**YOUR GOAL**
Reproduce the records without their pictures, keeping every word as it is.
─── EXERCISE DATA
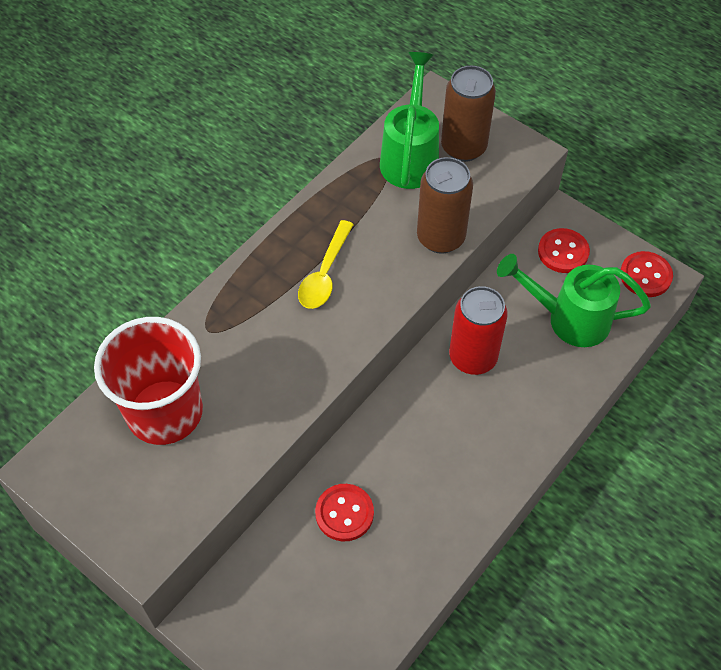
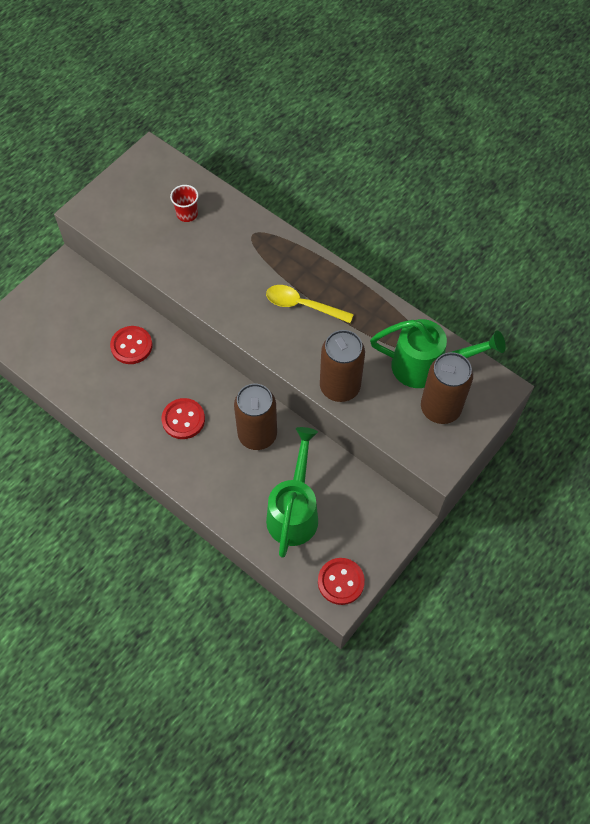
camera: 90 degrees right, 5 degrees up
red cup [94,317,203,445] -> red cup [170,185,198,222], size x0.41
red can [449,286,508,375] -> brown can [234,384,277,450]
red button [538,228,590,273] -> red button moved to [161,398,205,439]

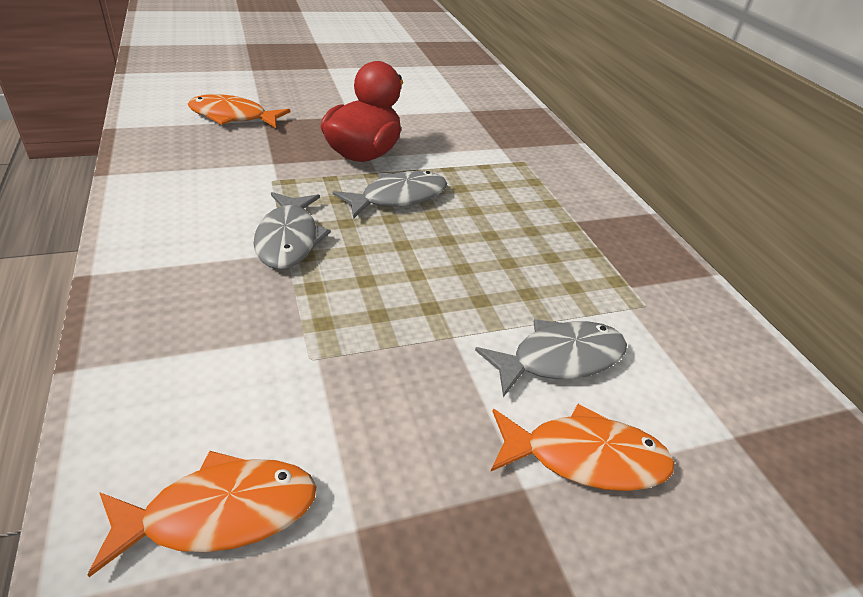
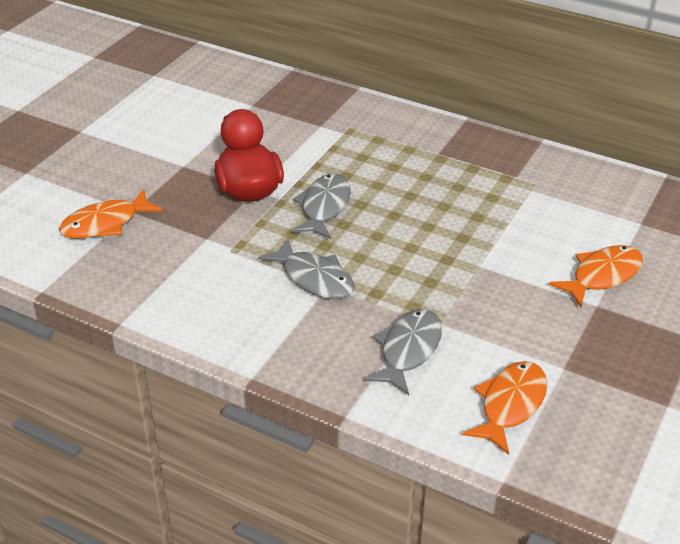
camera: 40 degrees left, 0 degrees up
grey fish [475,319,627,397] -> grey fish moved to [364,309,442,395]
──────
**SOLUTION**
camera: 90 degrees right, 5 degrees up
red cup [94,317,203,445] -> red cup [170,185,198,222], size x0.41
red can [449,286,508,375] -> brown can [234,384,277,450]
red button [538,228,590,273] -> red button moved to [161,398,205,439]

camera: 40 degrees left, 0 degrees up
grey fish [475,319,627,397] -> grey fish moved to [364,309,442,395]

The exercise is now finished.